Pictures aside, the data must be reproduced exactly.

___ Data extract ___

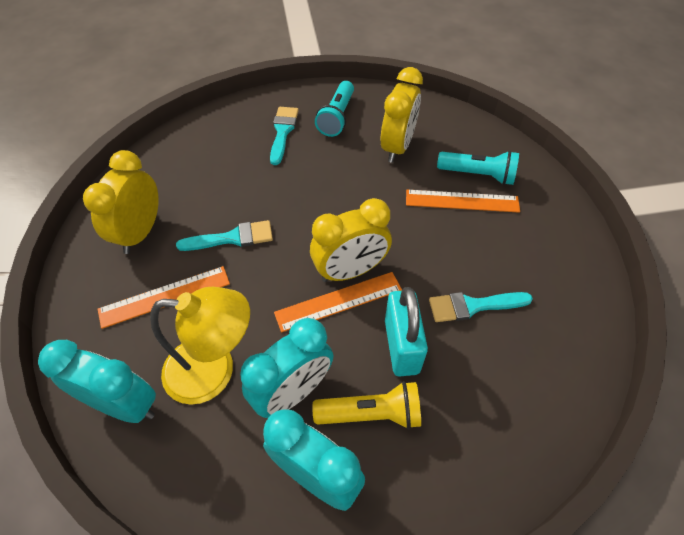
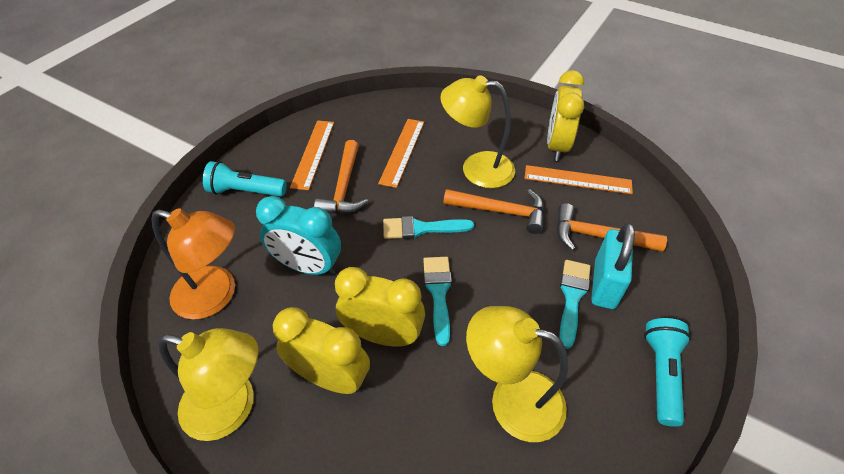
orange hammer: 0 -> 3
orange lamp: 0 -> 1
turquoise clock: 3 -> 1
yellow flashlight: 1 -> 0
yellow lamp: 1 -> 3

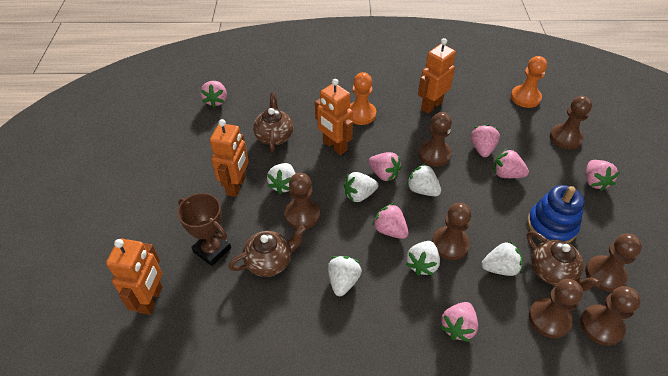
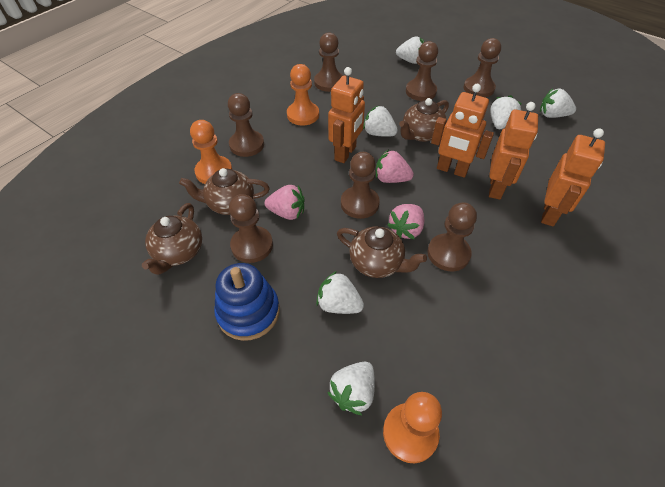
brown teapot: 3 -> 4
brown trophy: 1 -> 0
orange pawn: 2 -> 3
pink strawberry: 7 -> 3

___

[Task solution]:
orange hammer: 0 -> 3
orange lamp: 0 -> 1
turquoise clock: 3 -> 1
yellow flashlight: 1 -> 0
yellow lamp: 1 -> 3

brown teapot: 3 -> 4
brown trophy: 1 -> 0
orange pawn: 2 -> 3
pink strawberry: 7 -> 3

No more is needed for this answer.